Revision comparison data:
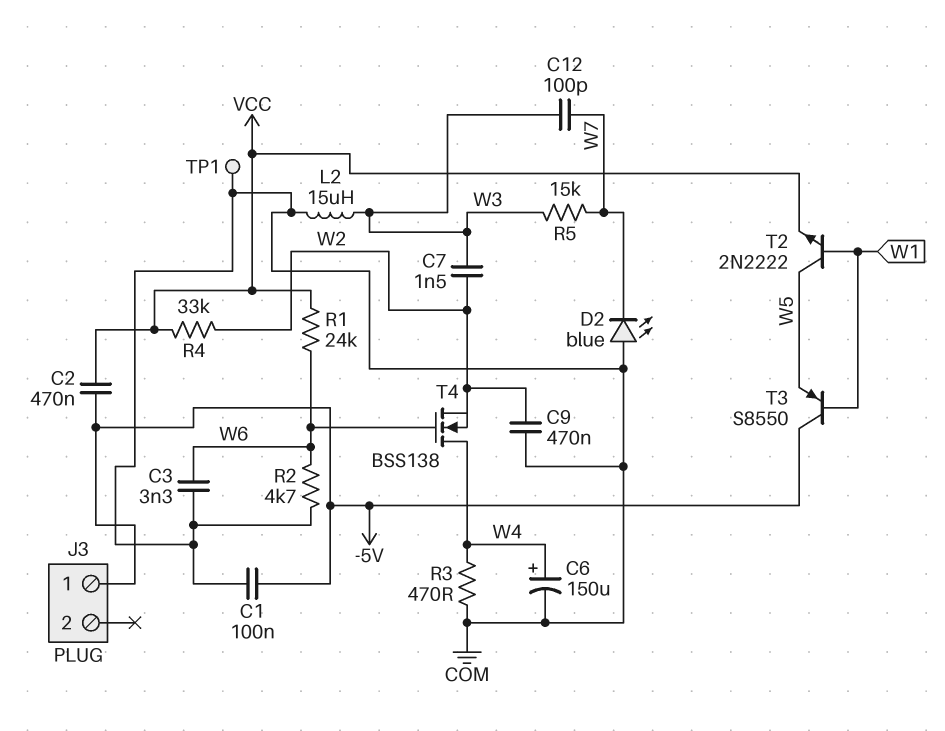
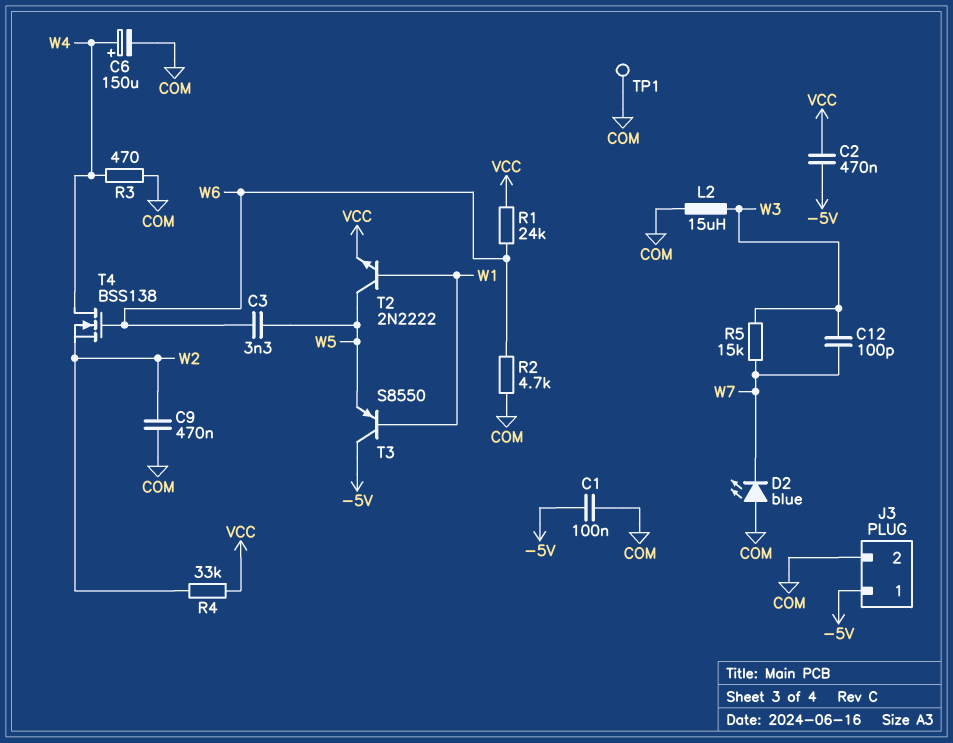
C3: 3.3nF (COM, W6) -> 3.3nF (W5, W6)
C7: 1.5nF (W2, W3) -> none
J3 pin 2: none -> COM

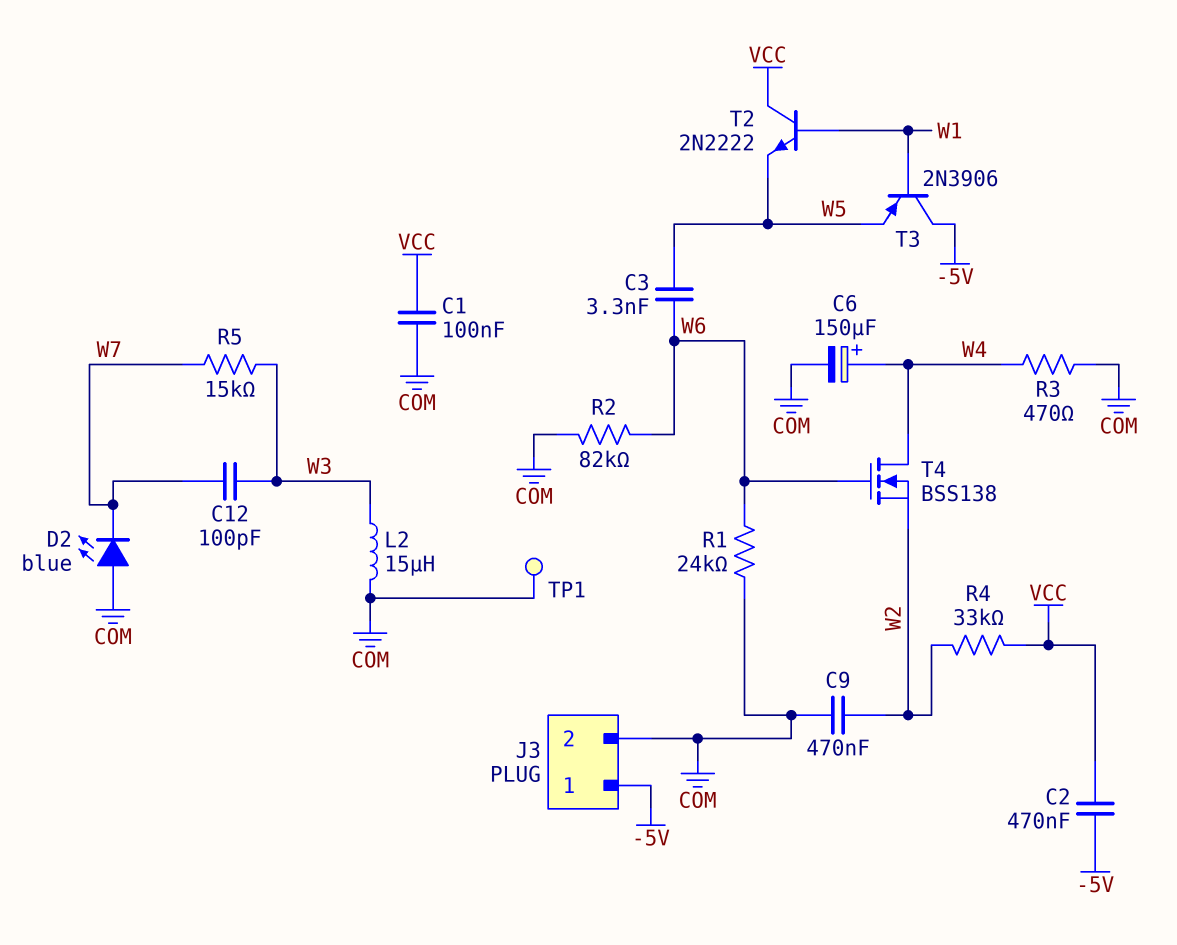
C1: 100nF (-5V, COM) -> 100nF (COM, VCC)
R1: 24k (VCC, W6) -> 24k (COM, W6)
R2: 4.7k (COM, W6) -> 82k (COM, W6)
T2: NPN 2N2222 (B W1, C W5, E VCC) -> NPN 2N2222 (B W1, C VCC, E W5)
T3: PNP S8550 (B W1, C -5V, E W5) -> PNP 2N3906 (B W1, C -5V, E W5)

---

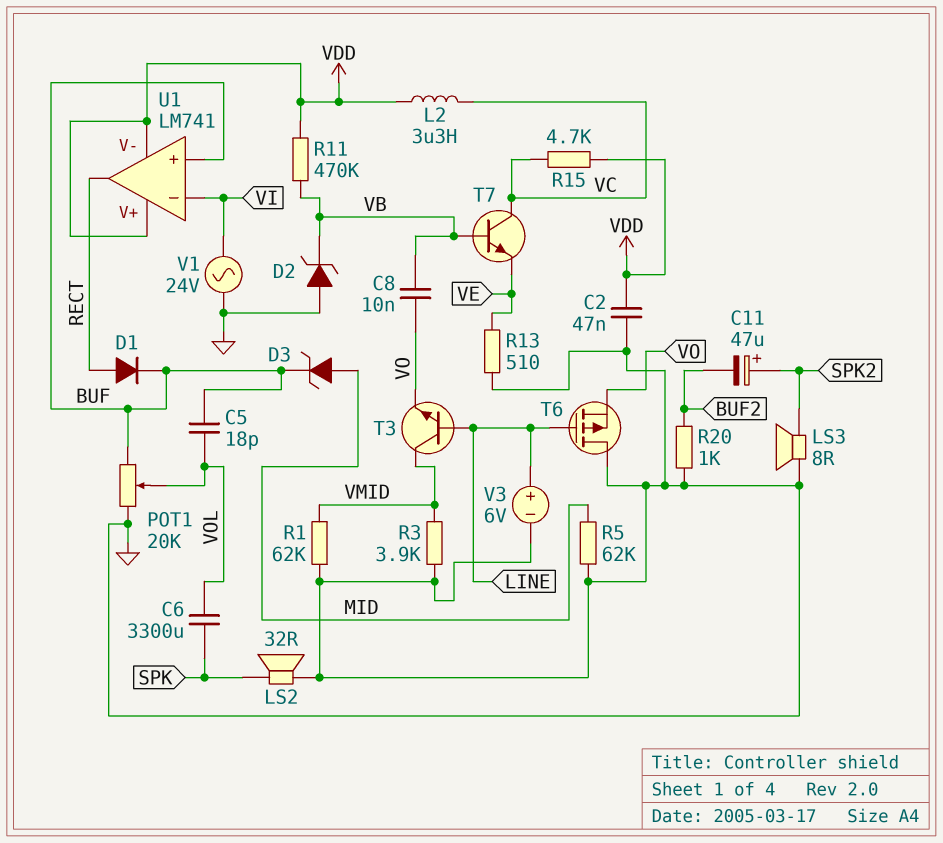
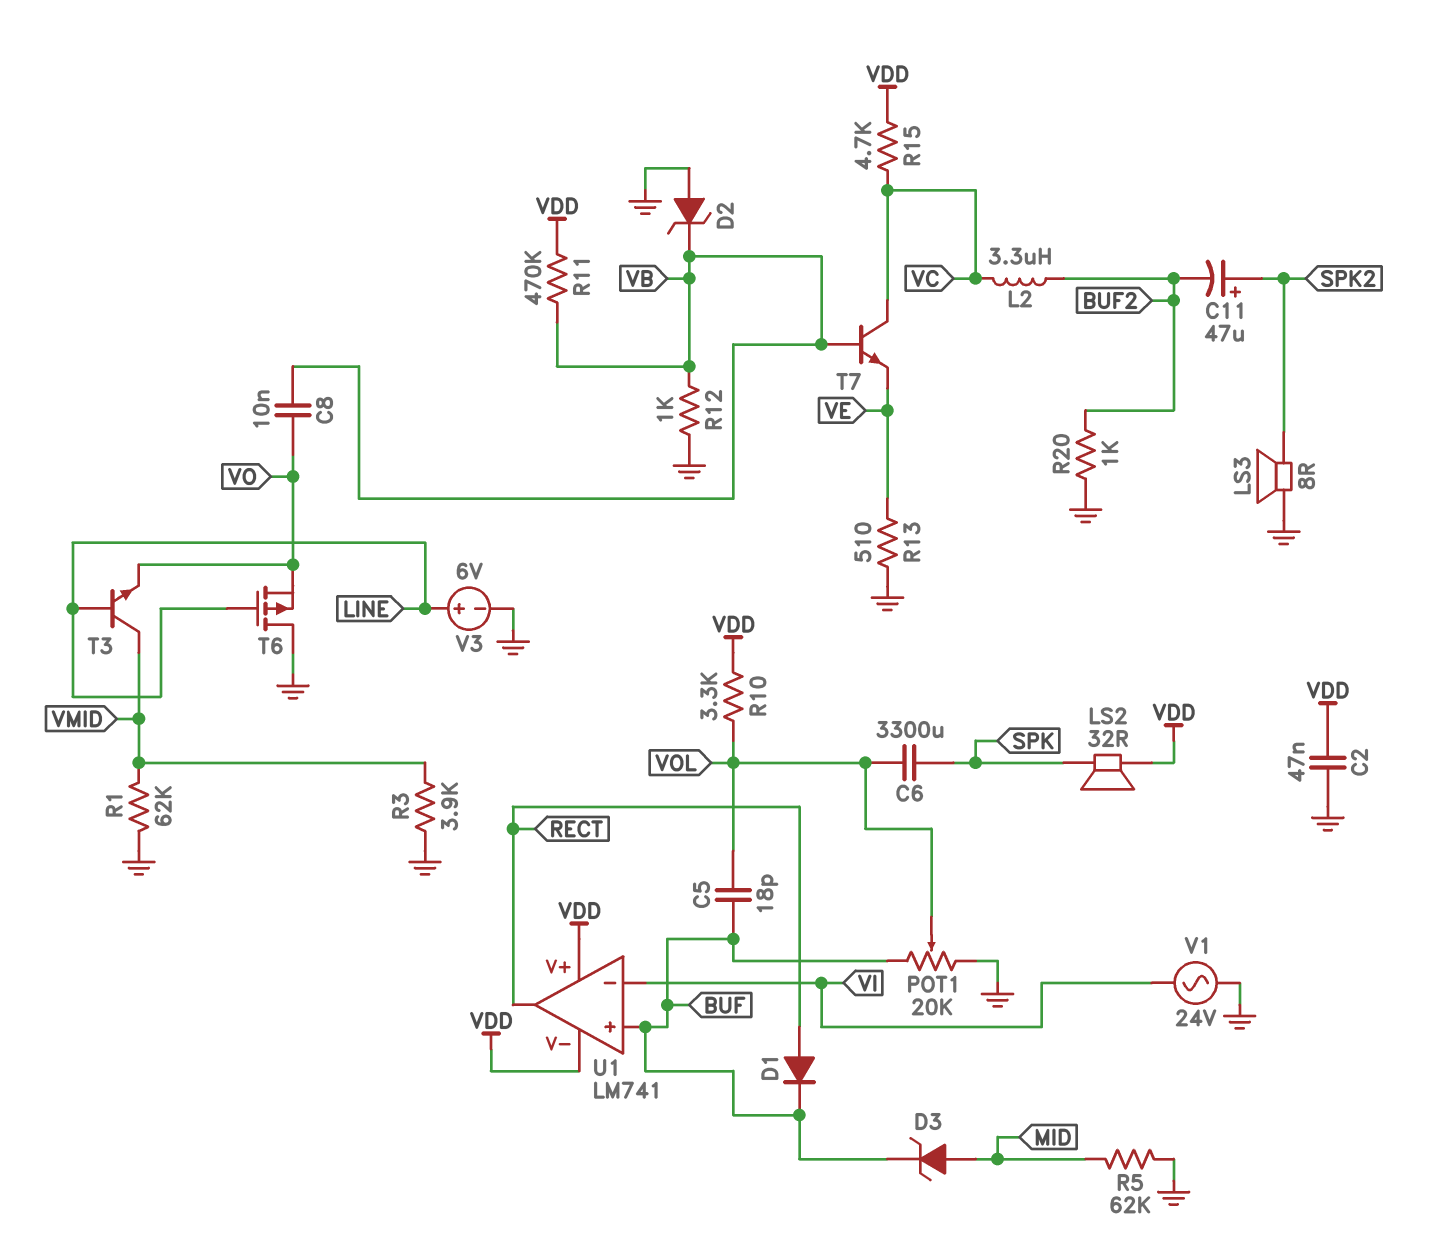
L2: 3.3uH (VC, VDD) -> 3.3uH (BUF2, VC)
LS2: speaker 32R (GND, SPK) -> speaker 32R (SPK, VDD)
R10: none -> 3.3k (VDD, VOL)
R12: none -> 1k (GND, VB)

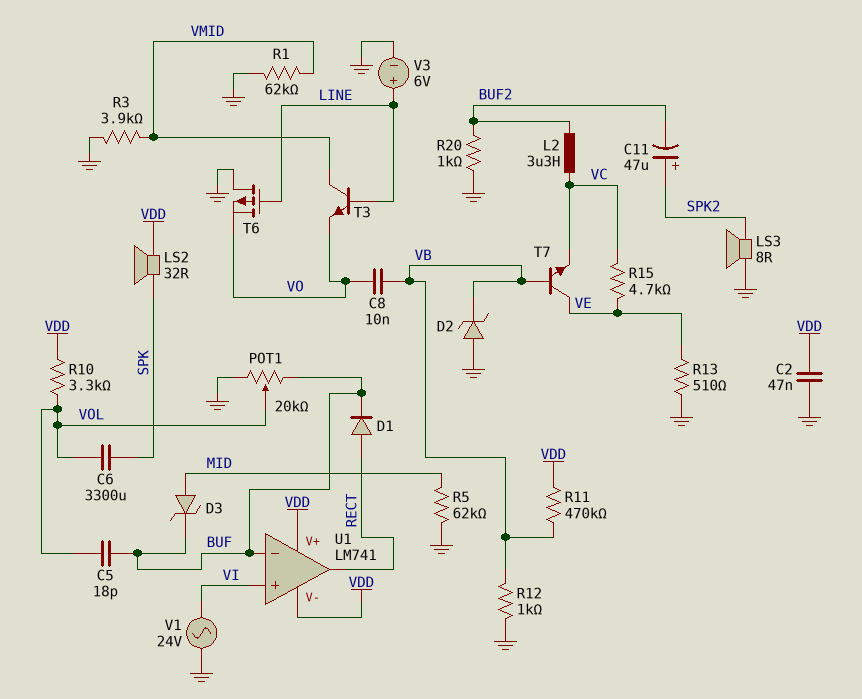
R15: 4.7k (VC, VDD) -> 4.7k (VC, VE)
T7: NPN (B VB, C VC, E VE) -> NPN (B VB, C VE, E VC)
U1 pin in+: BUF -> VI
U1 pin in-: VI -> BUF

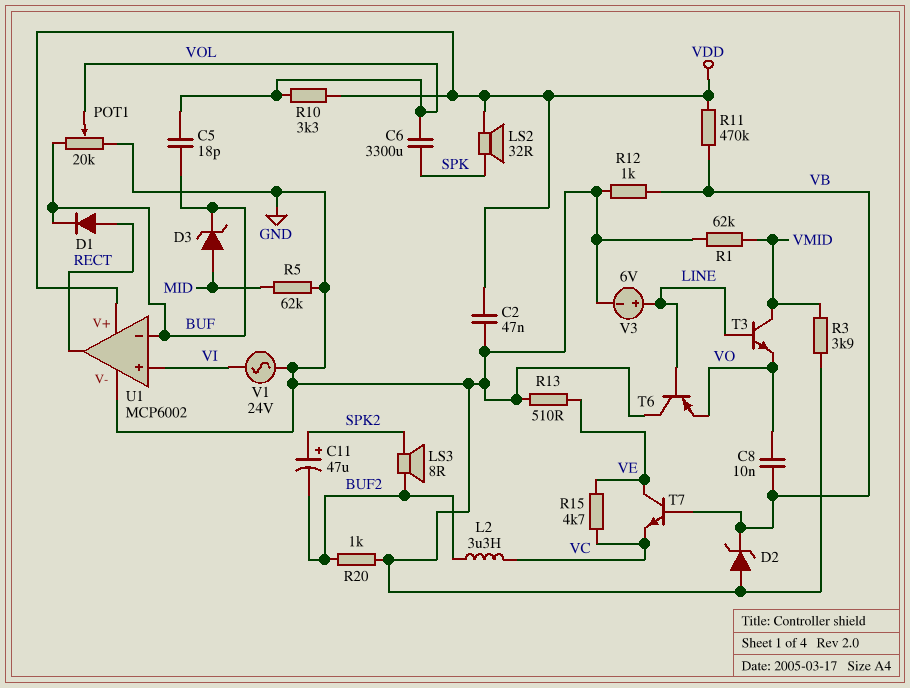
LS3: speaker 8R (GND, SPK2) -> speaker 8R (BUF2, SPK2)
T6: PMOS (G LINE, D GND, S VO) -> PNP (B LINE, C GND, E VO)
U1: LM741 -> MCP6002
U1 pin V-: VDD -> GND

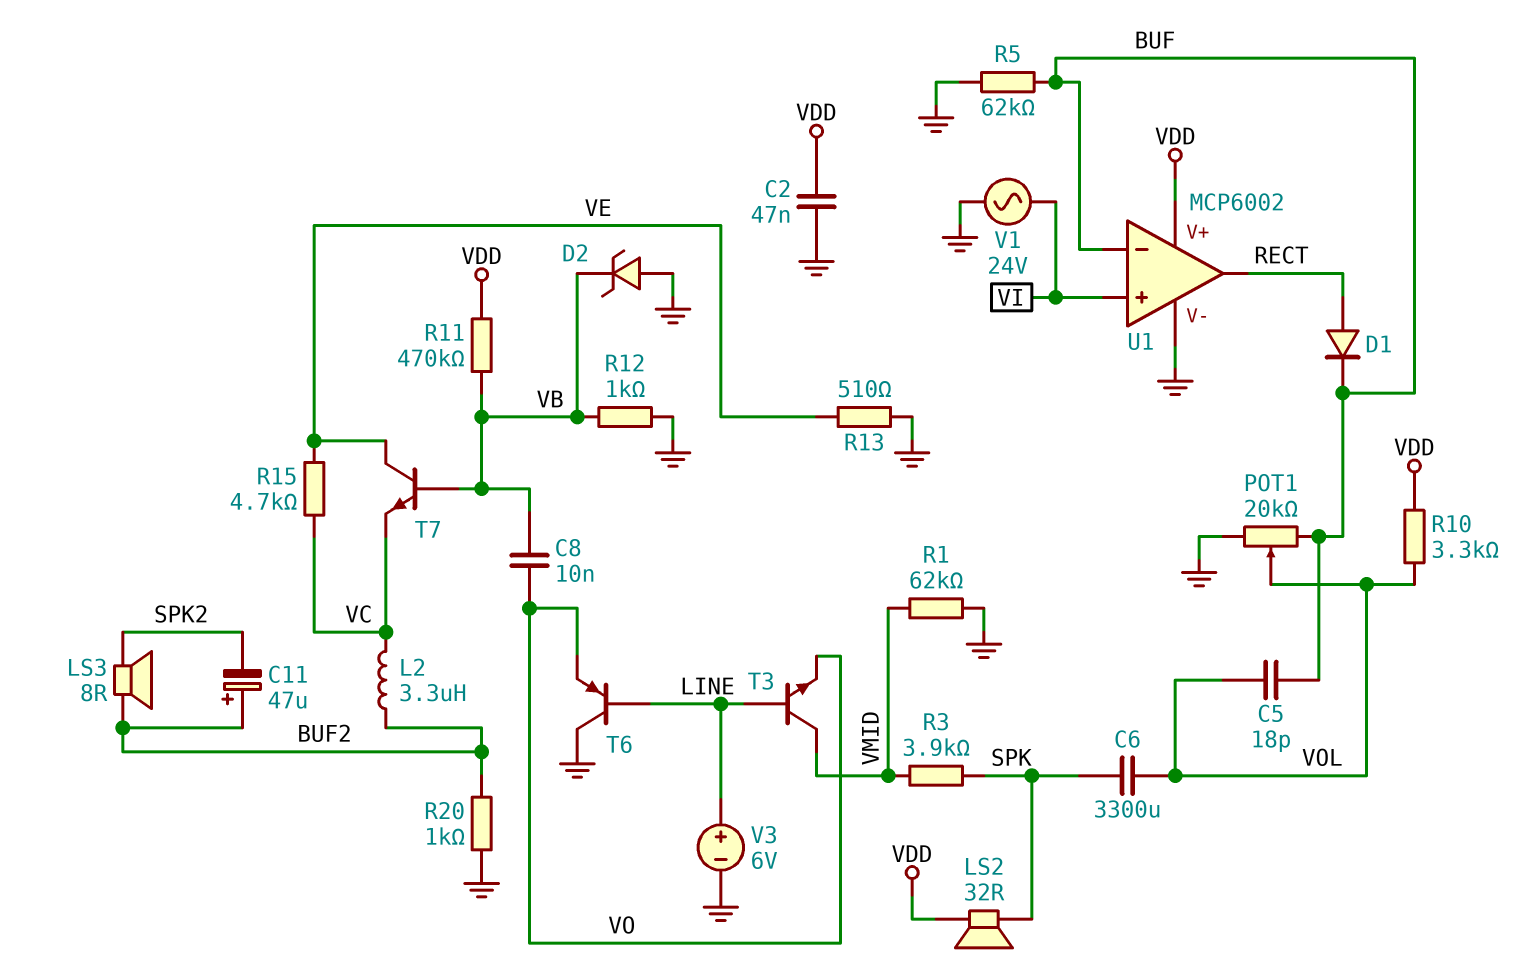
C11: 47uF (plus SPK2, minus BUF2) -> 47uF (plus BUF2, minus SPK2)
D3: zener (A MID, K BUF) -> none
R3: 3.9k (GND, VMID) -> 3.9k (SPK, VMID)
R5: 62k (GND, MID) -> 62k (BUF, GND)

▸ YOUR GOAL:
Copy word for word the span of the records above that begins at the line with "C3: 3.3nF (COM, W6) -> 3.3nF (W5, W6)" and ends at the line with "T3: PNP S8550", including those two lines but not the pictures.

▸ EXPECTED ANSWER:
C3: 3.3nF (COM, W6) -> 3.3nF (W5, W6)
C7: 1.5nF (W2, W3) -> none
J3 pin 2: none -> COM

C1: 100nF (-5V, COM) -> 100nF (COM, VCC)
R1: 24k (VCC, W6) -> 24k (COM, W6)
R2: 4.7k (COM, W6) -> 82k (COM, W6)
T2: NPN 2N2222 (B W1, C W5, E VCC) -> NPN 2N2222 (B W1, C VCC, E W5)
T3: PNP S8550 (B W1, C -5V, E W5) -> PNP 2N3906 (B W1, C -5V, E W5)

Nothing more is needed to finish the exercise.